● Data in this exercise:
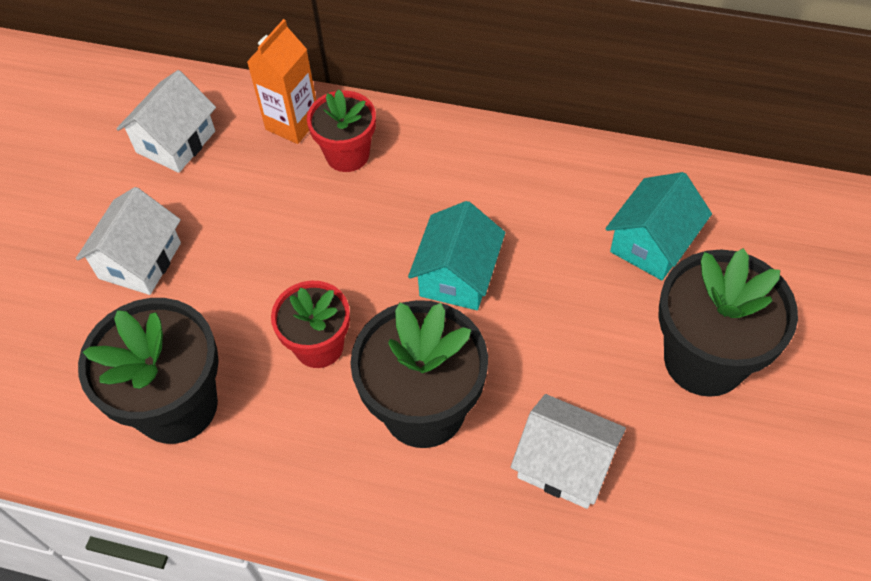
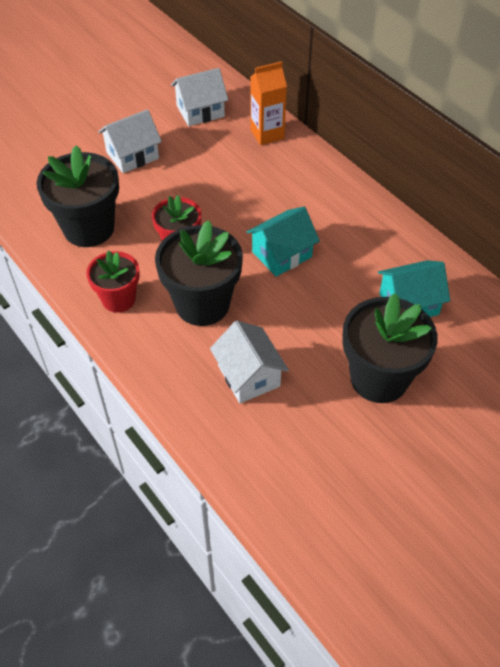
camera: 35 degrees right, 5 degrees down
(347, 154) = (281, 164): red flower pot -> red flower pot (118, 299)

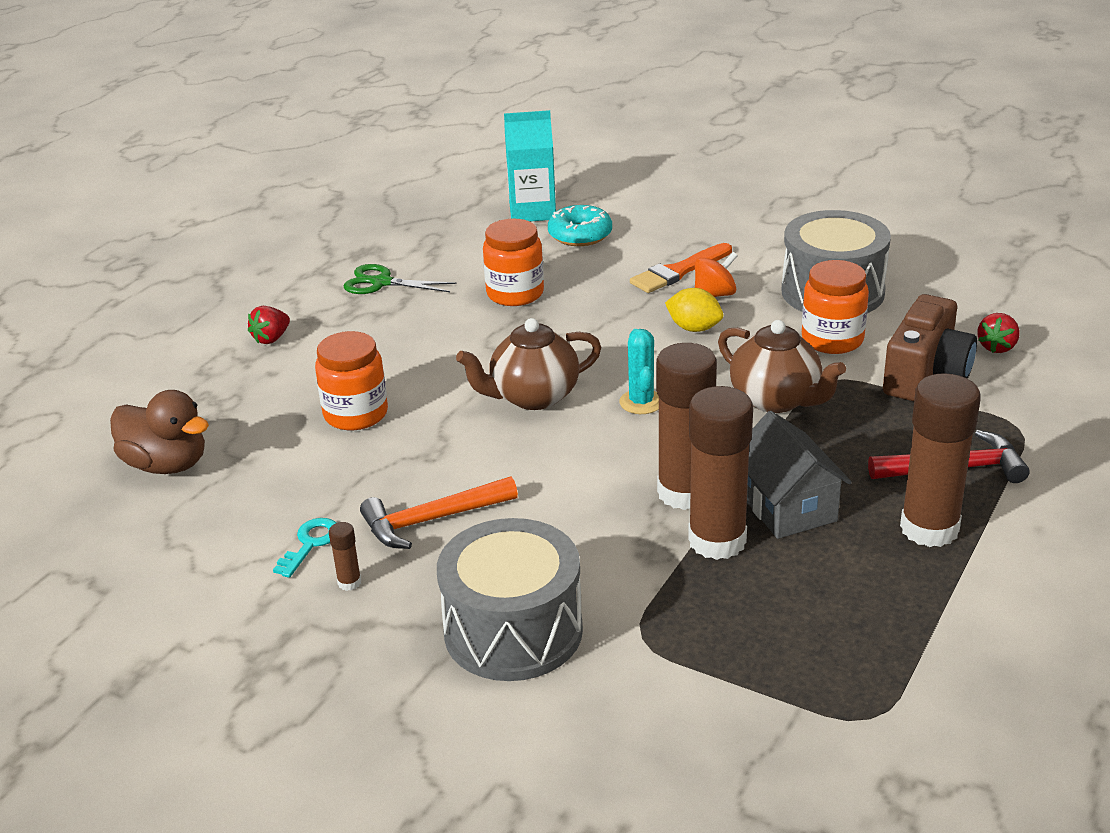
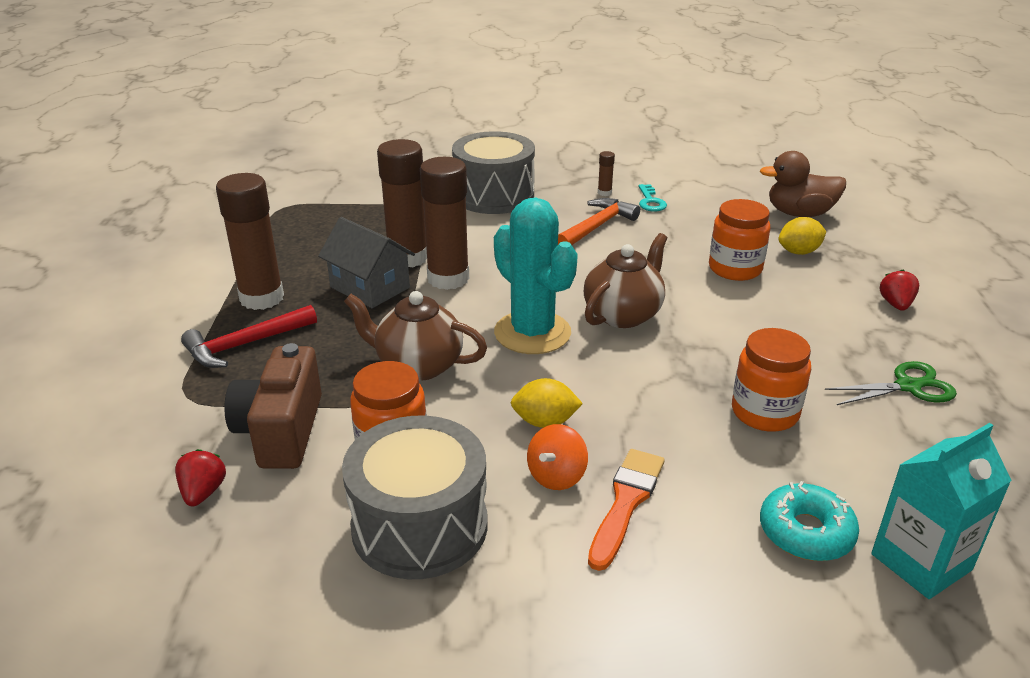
camera: 150 degrees right, 0 degrees up
(259, 414) = (799, 252): none -> yellow lemon
(641, 402) = (532, 333): turquoise cactus -> turquoise cactus, size x1.91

● Assigned task: For each entry, copy the text exactly and leave out any image it carries.

● Task solution:
camera: 35 degrees right, 5 degrees down
(347, 154) = (281, 164): red flower pot -> red flower pot (118, 299)

camera: 150 degrees right, 0 degrees up
(259, 414) = (799, 252): none -> yellow lemon
(641, 402) = (532, 333): turquoise cactus -> turquoise cactus, size x1.91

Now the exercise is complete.